[Directions]
In the records below, find the line that holds "old: red ruler". Restate it and every later line exactly, stopping at the end and skipping pictures.

Task inputs below:

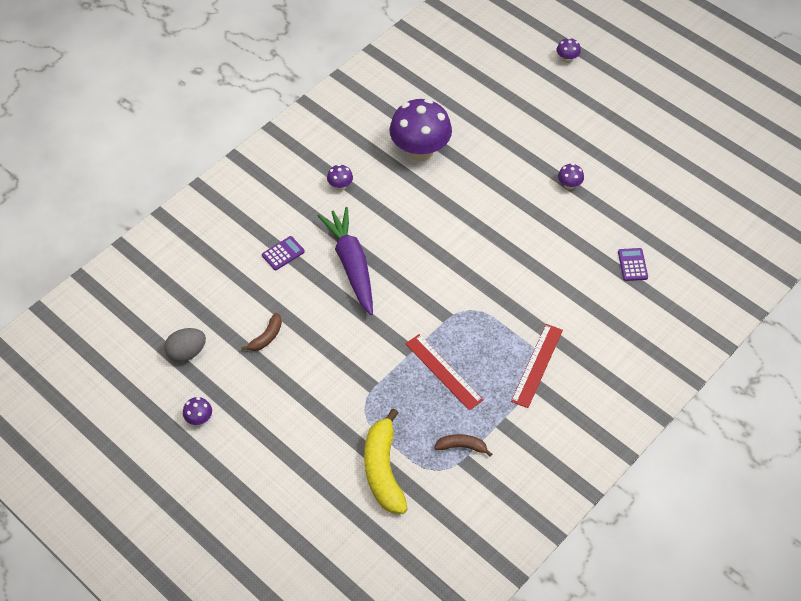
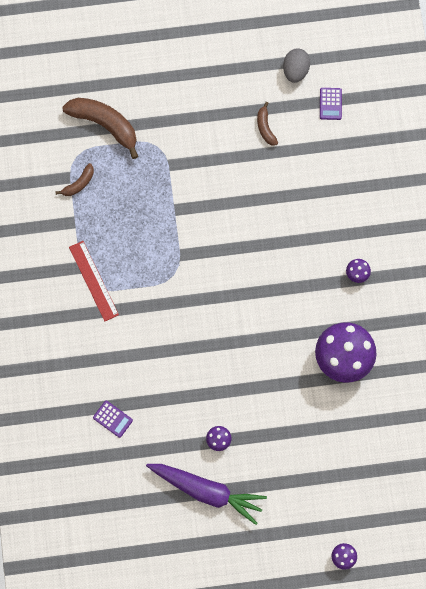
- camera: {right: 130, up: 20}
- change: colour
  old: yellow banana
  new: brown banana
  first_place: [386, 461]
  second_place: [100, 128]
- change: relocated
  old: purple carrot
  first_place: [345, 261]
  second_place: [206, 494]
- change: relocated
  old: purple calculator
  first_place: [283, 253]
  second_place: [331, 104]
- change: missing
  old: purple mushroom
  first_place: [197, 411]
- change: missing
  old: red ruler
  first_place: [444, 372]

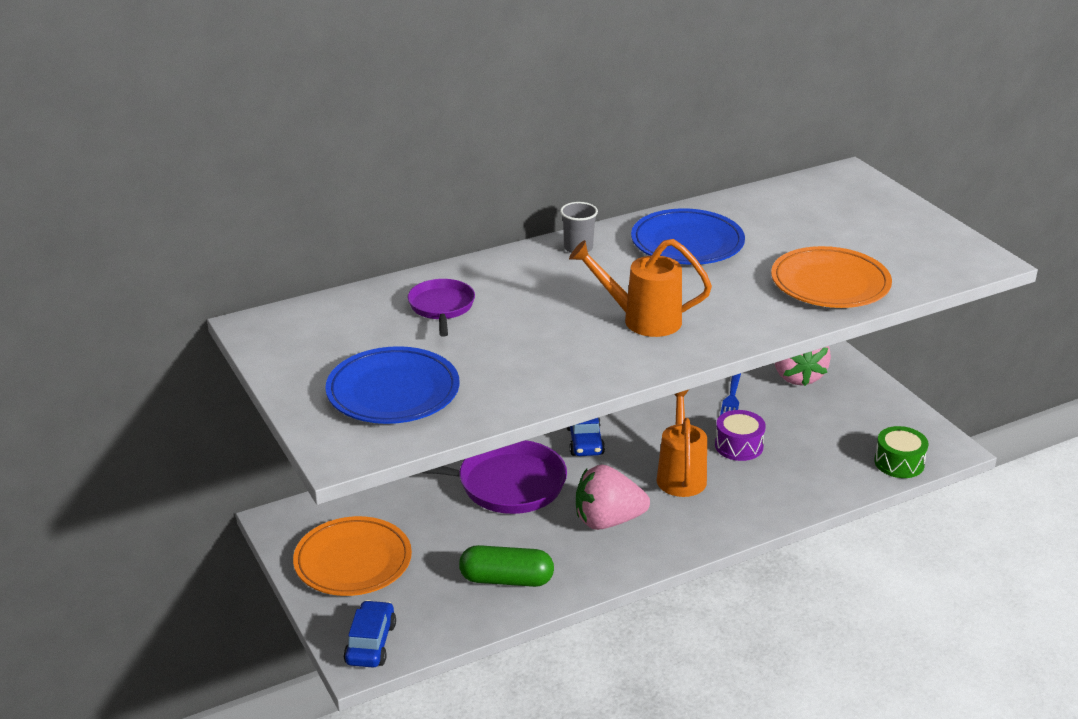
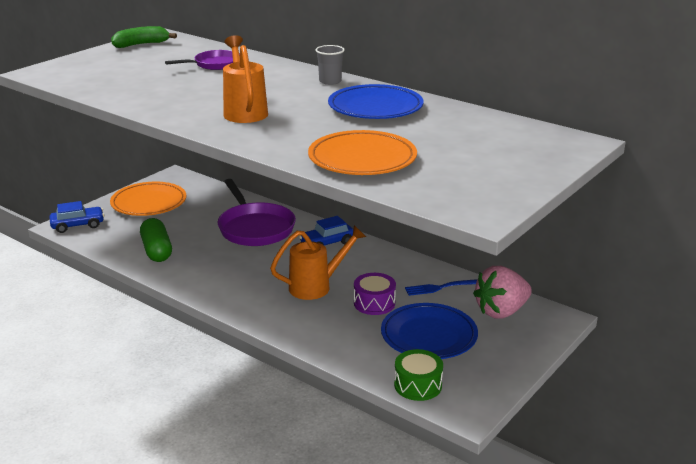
- camera: {right: 65, up: -5}
- change: appeared
  new: green banana
  second_place: [144, 37]
- change: relocated
  old: blue plate
  first_place: [392, 385]
  second_place: [429, 331]
- change: missing
  old: pink strawberry
  first_place: [613, 497]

End of Task inputs.

[Answer for the task]
  old: red ruler
  first_place: [444, 372]

- camera: {right: 65, up: -5}
- change: appeared
  new: green banana
  second_place: [144, 37]
- change: relocated
  old: blue plate
  first_place: [392, 385]
  second_place: [429, 331]
- change: missing
  old: pink strawberry
  first_place: [613, 497]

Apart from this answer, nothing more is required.